Source material >>
■ ■ ■ ■ ■

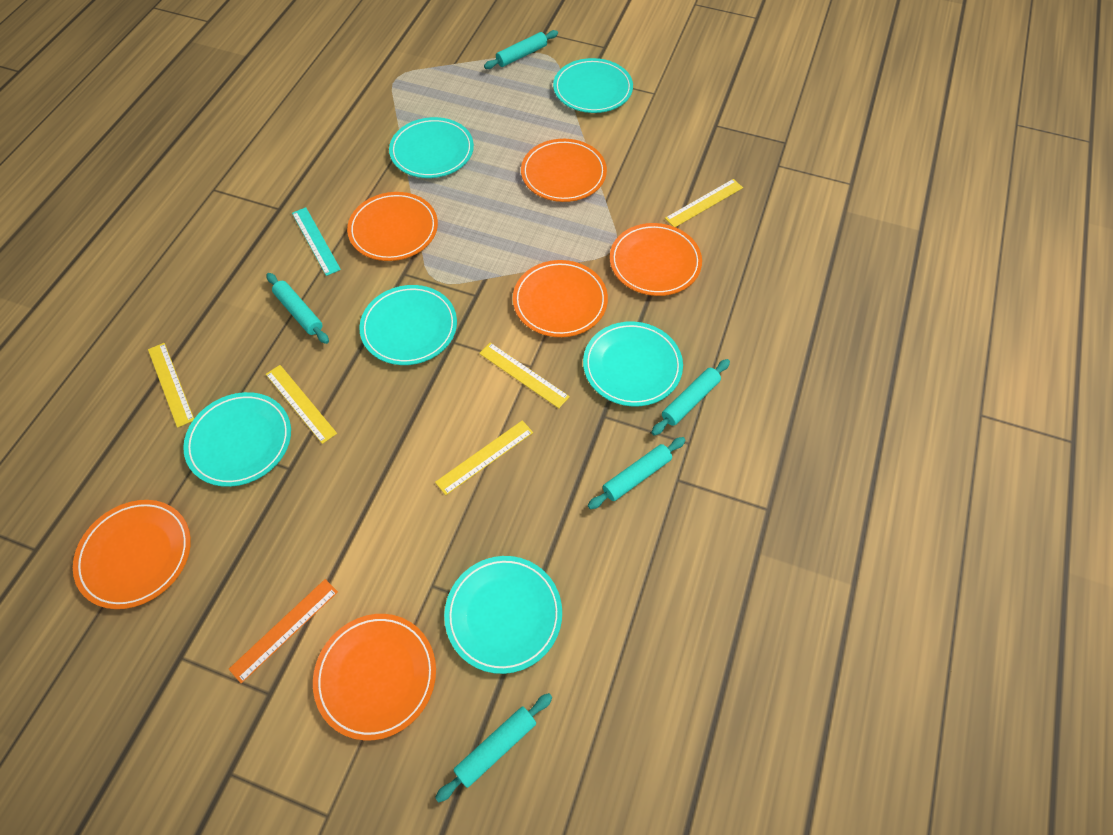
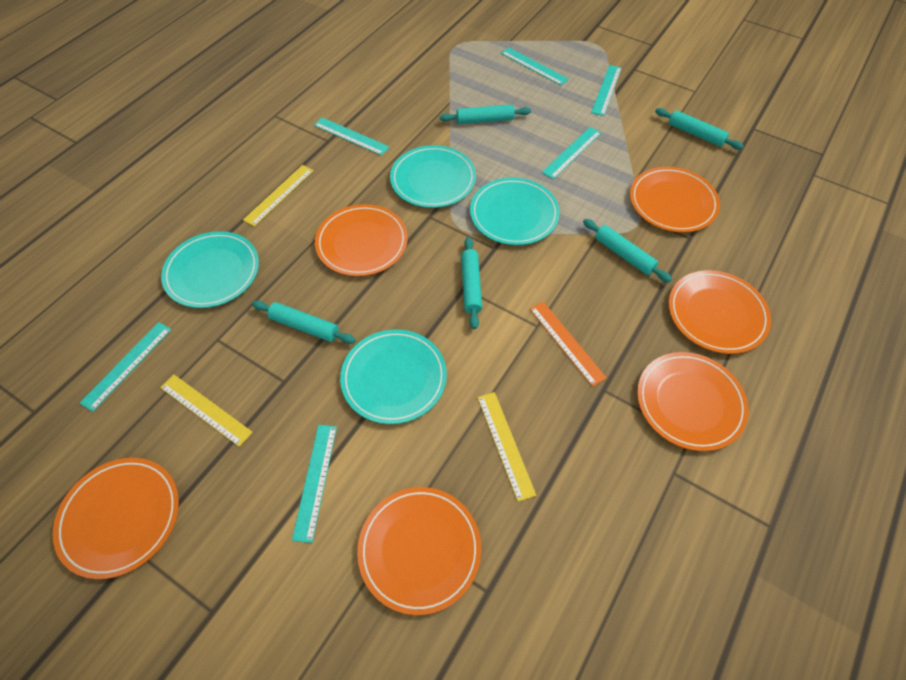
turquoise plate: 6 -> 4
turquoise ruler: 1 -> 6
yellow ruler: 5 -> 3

■ ■ ■ ■ ■

Requirement >> Lines above with "turquoise": state how many, nothing more.

Task response >> 2